**WHAT THIS TASK INVOLVES**
Using the material below, print a verbatim copy of every line from the one containing "camera: 50 degrees right, 5 degrees down" through the one containing "camera: 60 degrees left, 10 degrees down", inclusive, and omit the pictures.

**DATA PROVIDED**
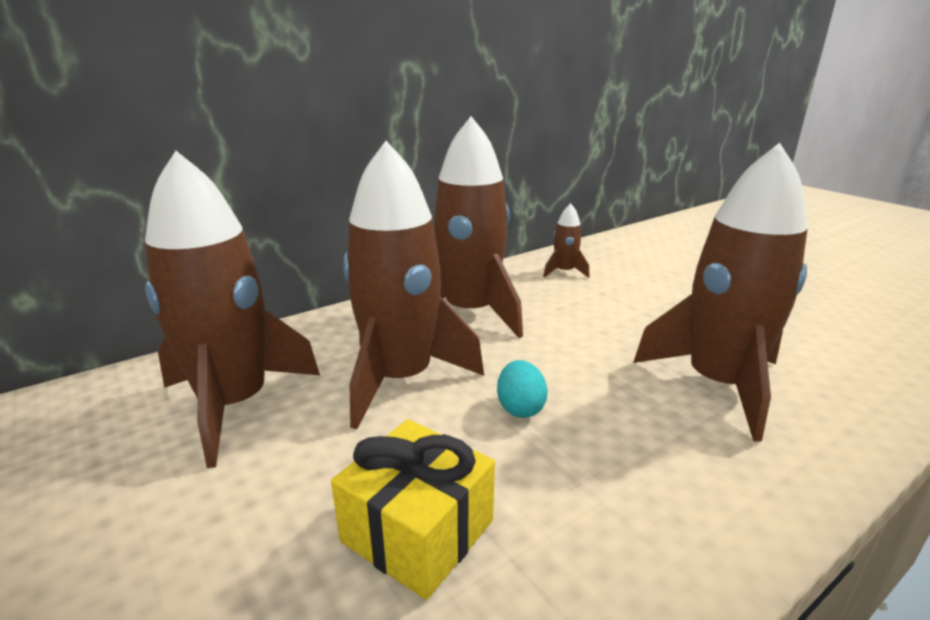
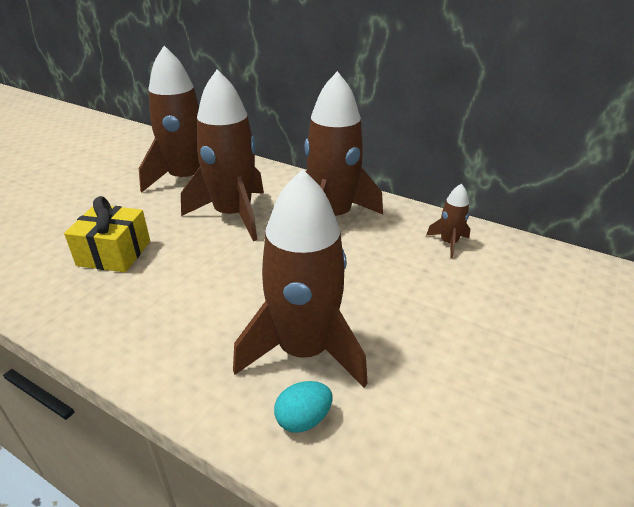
camera: 65 degrees right, 10 degrees up
(520, 408) = (224, 262): turquoise egg -> turquoise egg (303, 419)

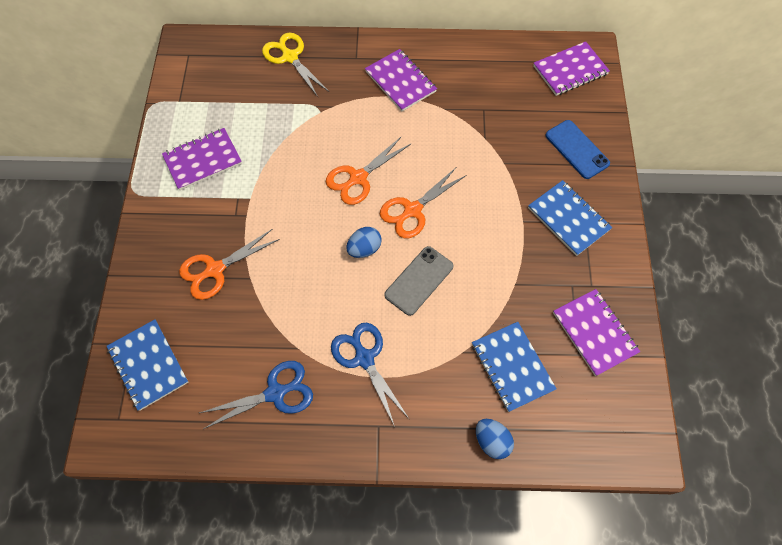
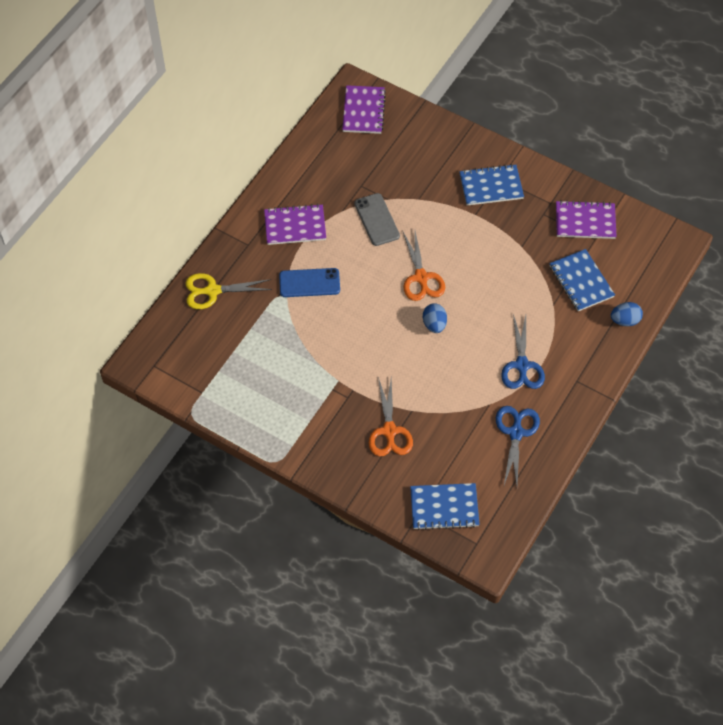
camera: 60 degrees left, 5 degrees down
(202, 160) = (278, 399): purple notebook -> none
(358, 178) = (368, 299): orange scissors -> none
(364, 358) = (522, 366): blue scissors -> blue scissors turned 90 degrees counterclockwise
(419, 280) = (482, 303): grey phone -> grey phone (377, 220)
(512, 367) = (581, 281): blue notebook -> blue notebook turned 60 degrees clockwise
(576, 149) = (437, 148): blue phone -> blue phone (309, 283)

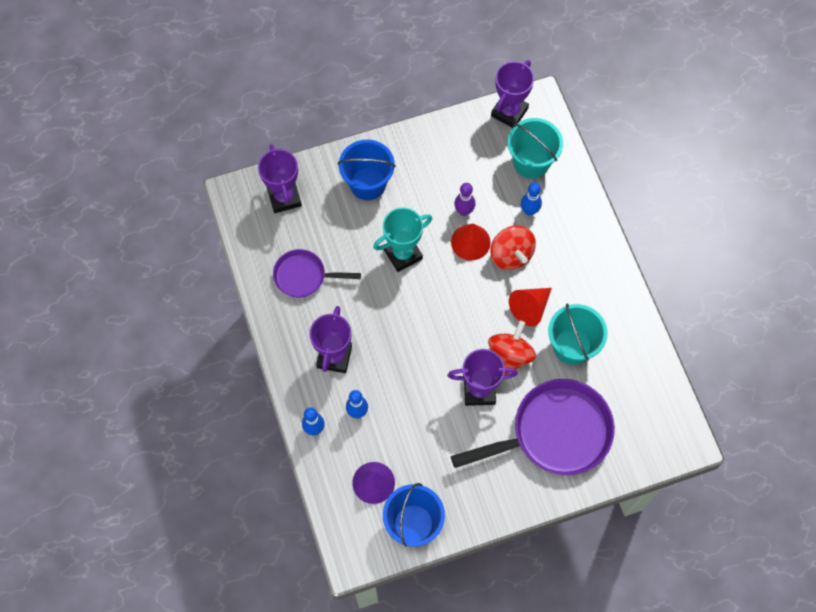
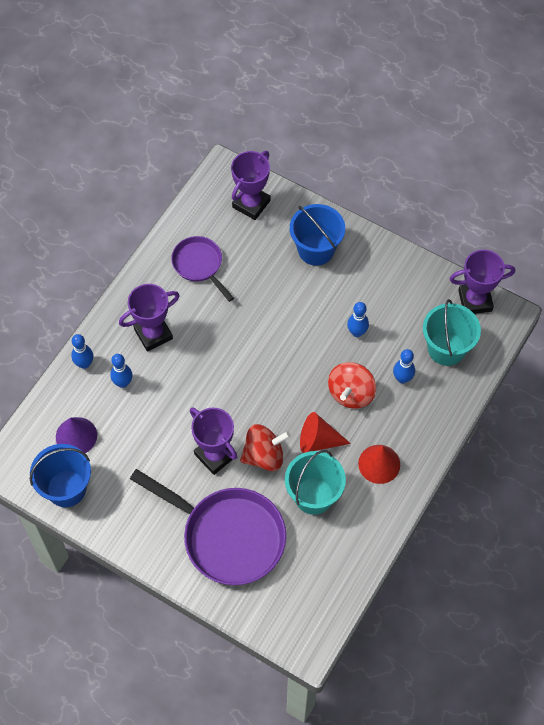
camera: 50 degrees right, 5 degrees down
(403, 254) = (280, 317): turquoise trophy -> none
(464, 211) = (357, 332): purple bowling pin -> blue bowling pin
(470, 242) = (335, 356): red cone -> red cone (379, 464)

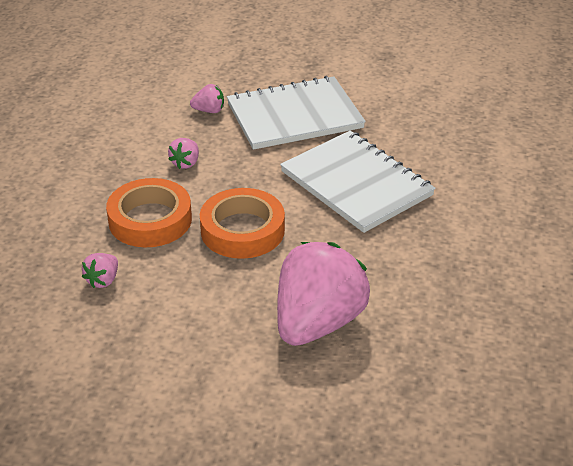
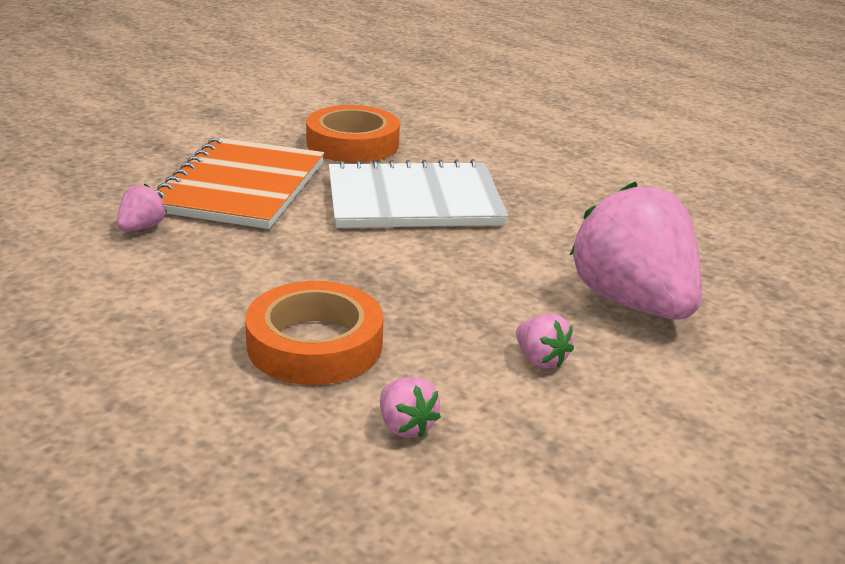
camera: 60 degrees left, 10 degrees down
(186, 163) = (228, 279): pink strawberry -> pink strawberry (540, 359)
(242, 230) = (416, 289): orange tape -> orange tape (352, 143)
(295, 116) = (241, 187): white notebook -> orange notebook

**ANSWER SPACE**
camera: 50 degrees right, 5 degrees down
(403, 254) = (280, 317): turquoise trophy -> none
(464, 211) = (357, 332): purple bowling pin -> blue bowling pin
(470, 242) = (335, 356): red cone -> red cone (379, 464)

camera: 60 degrees left, 10 degrees down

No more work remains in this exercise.